Stored dataset items:
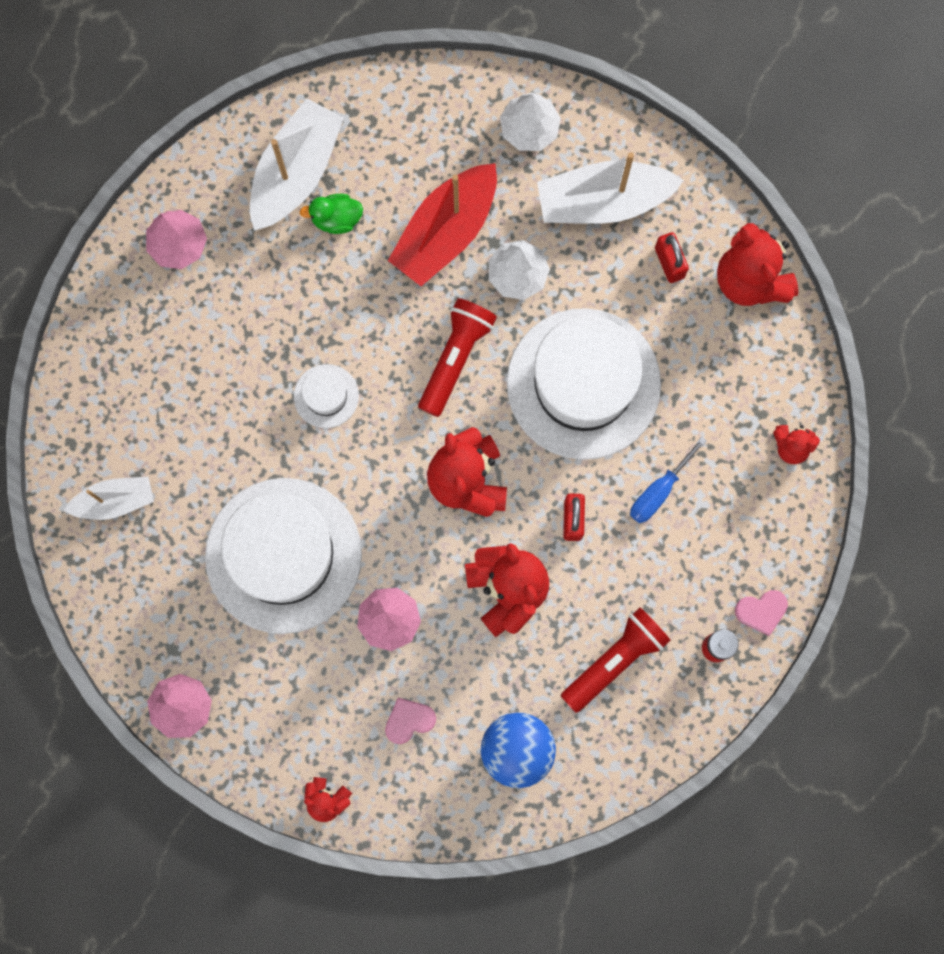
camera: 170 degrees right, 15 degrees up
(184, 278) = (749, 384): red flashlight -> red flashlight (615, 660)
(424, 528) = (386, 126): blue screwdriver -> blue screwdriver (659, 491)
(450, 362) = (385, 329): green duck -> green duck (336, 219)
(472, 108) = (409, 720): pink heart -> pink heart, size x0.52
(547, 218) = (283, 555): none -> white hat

ABOUT THIS TASK: Could you set down the data exactly as given, minus its pictures?

EXERCISE SOLUTION:
camera: 170 degrees right, 15 degrees up
(184, 278) = (749, 384): red flashlight -> red flashlight (615, 660)
(424, 528) = (386, 126): blue screwdriver -> blue screwdriver (659, 491)
(450, 362) = (385, 329): green duck -> green duck (336, 219)
(472, 108) = (409, 720): pink heart -> pink heart, size x0.52
(547, 218) = (283, 555): none -> white hat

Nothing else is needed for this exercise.